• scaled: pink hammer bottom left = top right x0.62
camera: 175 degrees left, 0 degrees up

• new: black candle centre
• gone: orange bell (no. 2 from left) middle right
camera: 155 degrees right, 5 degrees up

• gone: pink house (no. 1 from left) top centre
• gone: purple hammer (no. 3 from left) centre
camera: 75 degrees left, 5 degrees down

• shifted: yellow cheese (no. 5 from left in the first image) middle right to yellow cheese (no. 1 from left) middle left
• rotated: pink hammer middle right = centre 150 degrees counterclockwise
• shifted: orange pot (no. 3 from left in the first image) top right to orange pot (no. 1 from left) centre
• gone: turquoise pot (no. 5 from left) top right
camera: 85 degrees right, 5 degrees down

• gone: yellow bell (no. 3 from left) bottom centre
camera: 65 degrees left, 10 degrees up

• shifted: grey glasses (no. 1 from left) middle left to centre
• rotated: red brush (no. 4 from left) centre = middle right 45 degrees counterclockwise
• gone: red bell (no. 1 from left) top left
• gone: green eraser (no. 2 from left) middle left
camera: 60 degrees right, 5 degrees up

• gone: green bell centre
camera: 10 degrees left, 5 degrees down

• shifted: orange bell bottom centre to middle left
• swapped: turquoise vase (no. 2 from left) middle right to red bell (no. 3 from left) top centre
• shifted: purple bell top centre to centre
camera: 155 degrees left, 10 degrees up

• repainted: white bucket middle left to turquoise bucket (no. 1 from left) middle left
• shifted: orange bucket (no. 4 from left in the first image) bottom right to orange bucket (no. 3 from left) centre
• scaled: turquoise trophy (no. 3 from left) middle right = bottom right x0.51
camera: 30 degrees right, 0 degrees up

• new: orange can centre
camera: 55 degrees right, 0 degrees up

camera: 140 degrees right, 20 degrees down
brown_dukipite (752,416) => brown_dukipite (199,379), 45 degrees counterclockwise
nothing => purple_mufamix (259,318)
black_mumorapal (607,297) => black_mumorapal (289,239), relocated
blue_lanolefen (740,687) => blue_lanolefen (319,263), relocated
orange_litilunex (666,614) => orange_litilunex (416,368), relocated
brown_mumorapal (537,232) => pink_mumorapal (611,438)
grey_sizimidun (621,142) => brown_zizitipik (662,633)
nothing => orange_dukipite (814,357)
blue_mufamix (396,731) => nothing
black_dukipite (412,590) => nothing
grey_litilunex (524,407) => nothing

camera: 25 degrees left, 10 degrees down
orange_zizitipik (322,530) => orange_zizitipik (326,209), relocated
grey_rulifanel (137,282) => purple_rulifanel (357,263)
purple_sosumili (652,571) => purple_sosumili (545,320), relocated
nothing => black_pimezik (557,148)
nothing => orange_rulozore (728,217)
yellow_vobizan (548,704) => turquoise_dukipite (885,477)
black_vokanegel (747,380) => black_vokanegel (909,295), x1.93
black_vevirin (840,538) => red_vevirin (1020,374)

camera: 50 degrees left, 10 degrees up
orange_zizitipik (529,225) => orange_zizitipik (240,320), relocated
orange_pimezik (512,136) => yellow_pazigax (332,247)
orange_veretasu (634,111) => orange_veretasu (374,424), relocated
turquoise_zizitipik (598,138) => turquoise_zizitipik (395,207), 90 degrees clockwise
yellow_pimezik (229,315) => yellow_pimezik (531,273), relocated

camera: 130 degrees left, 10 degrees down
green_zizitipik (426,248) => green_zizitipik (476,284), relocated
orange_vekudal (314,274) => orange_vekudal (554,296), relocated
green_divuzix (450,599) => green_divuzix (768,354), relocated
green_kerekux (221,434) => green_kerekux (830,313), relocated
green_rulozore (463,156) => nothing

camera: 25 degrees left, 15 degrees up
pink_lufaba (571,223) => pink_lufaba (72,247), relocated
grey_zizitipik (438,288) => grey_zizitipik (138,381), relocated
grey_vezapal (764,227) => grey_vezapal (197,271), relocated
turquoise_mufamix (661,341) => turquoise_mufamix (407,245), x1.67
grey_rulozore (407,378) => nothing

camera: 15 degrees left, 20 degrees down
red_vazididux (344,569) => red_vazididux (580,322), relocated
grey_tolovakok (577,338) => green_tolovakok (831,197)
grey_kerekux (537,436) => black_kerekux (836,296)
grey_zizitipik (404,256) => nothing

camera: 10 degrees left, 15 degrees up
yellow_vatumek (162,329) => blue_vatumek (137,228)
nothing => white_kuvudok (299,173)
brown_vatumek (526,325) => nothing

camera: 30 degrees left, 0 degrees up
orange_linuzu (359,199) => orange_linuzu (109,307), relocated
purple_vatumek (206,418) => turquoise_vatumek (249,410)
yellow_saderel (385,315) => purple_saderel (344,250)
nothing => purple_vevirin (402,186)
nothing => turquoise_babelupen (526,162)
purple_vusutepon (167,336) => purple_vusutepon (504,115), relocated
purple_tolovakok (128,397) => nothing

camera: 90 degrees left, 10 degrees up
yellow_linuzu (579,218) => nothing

◇ ◇ ◇

TASK DESCRIPTION ->
Each line above is to be restated exactly as it stands.

SOLUTION FOR THIS TASK ->
• scaled: pink hammer bottom left = top right x0.62
camera: 175 degrees left, 0 degrees up

• new: black candle centre
• gone: orange bell (no. 2 from left) middle right
camera: 155 degrees right, 5 degrees up

• gone: pink house (no. 1 from left) top centre
• gone: purple hammer (no. 3 from left) centre
camera: 75 degrees left, 5 degrees down

• shifted: yellow cheese (no. 5 from left in the first image) middle right to yellow cheese (no. 1 from left) middle left
• rotated: pink hammer middle right = centre 150 degrees counterclockwise
• shifted: orange pot (no. 3 from left in the first image) top right to orange pot (no. 1 from left) centre
• gone: turquoise pot (no. 5 from left) top right
camera: 85 degrees right, 5 degrees down

• gone: yellow bell (no. 3 from left) bottom centre
camera: 65 degrees left, 10 degrees up

• shifted: grey glasses (no. 1 from left) middle left to centre
• rotated: red brush (no. 4 from left) centre = middle right 45 degrees counterclockwise
• gone: red bell (no. 1 from left) top left
• gone: green eraser (no. 2 from left) middle left
camera: 60 degrees right, 5 degrees up

• gone: green bell centre
camera: 10 degrees left, 5 degrees down

• shifted: orange bell bottom centre to middle left
• swapped: turquoise vase (no. 2 from left) middle right to red bell (no. 3 from left) top centre
• shifted: purple bell top centre to centre
camera: 155 degrees left, 10 degrees up

• repainted: white bucket middle left to turquoise bucket (no. 1 from left) middle left
• shifted: orange bucket (no. 4 from left in the first image) bottom right to orange bucket (no. 3 from left) centre
• scaled: turquoise trophy (no. 3 from left) middle right = bottom right x0.51
camera: 30 degrees right, 0 degrees up

• new: orange can centre
camera: 55 degrees right, 0 degrees up

camera: 140 degrees right, 20 degrees down
brown_dukipite (752,416) => brown_dukipite (199,379), 45 degrees counterclockwise
nothing => purple_mufamix (259,318)
black_mumorapal (607,297) => black_mumorapal (289,239), relocated
blue_lanolefen (740,687) => blue_lanolefen (319,263), relocated
orange_litilunex (666,614) => orange_litilunex (416,368), relocated
brown_mumorapal (537,232) => pink_mumorapal (611,438)
grey_sizimidun (621,142) => brown_zizitipik (662,633)
nothing => orange_dukipite (814,357)
blue_mufamix (396,731) => nothing
black_dukipite (412,590) => nothing
grey_litilunex (524,407) => nothing

camera: 25 degrees left, 10 degrees down
orange_zizitipik (322,530) => orange_zizitipik (326,209), relocated
grey_rulifanel (137,282) => purple_rulifanel (357,263)
purple_sosumili (652,571) => purple_sosumili (545,320), relocated
nothing => black_pimezik (557,148)
nothing => orange_rulozore (728,217)
yellow_vobizan (548,704) => turquoise_dukipite (885,477)
black_vokanegel (747,380) => black_vokanegel (909,295), x1.93
black_vevirin (840,538) => red_vevirin (1020,374)

camera: 50 degrees left, 10 degrees up
orange_zizitipik (529,225) => orange_zizitipik (240,320), relocated
orange_pimezik (512,136) => yellow_pazigax (332,247)
orange_veretasu (634,111) => orange_veretasu (374,424), relocated
turquoise_zizitipik (598,138) => turquoise_zizitipik (395,207), 90 degrees clockwise
yellow_pimezik (229,315) => yellow_pimezik (531,273), relocated

camera: 130 degrees left, 10 degrees down
green_zizitipik (426,248) => green_zizitipik (476,284), relocated
orange_vekudal (314,274) => orange_vekudal (554,296), relocated
green_divuzix (450,599) => green_divuzix (768,354), relocated
green_kerekux (221,434) => green_kerekux (830,313), relocated
green_rulozore (463,156) => nothing

camera: 25 degrees left, 15 degrees up
pink_lufaba (571,223) => pink_lufaba (72,247), relocated
grey_zizitipik (438,288) => grey_zizitipik (138,381), relocated
grey_vezapal (764,227) => grey_vezapal (197,271), relocated
turquoise_mufamix (661,341) => turquoise_mufamix (407,245), x1.67
grey_rulozore (407,378) => nothing

camera: 15 degrees left, 20 degrees down
red_vazididux (344,569) => red_vazididux (580,322), relocated
grey_tolovakok (577,338) => green_tolovakok (831,197)
grey_kerekux (537,436) => black_kerekux (836,296)
grey_zizitipik (404,256) => nothing

camera: 10 degrees left, 15 degrees up
yellow_vatumek (162,329) => blue_vatumek (137,228)
nothing => white_kuvudok (299,173)
brown_vatumek (526,325) => nothing

camera: 30 degrees left, 0 degrees up
orange_linuzu (359,199) => orange_linuzu (109,307), relocated
purple_vatumek (206,418) => turquoise_vatumek (249,410)
yellow_saderel (385,315) => purple_saderel (344,250)
nothing => purple_vevirin (402,186)
nothing => turquoise_babelupen (526,162)
purple_vusutepon (167,336) => purple_vusutepon (504,115), relocated
purple_tolovakok (128,397) => nothing

camera: 90 degrees left, 10 degrees up
yellow_linuzu (579,218) => nothing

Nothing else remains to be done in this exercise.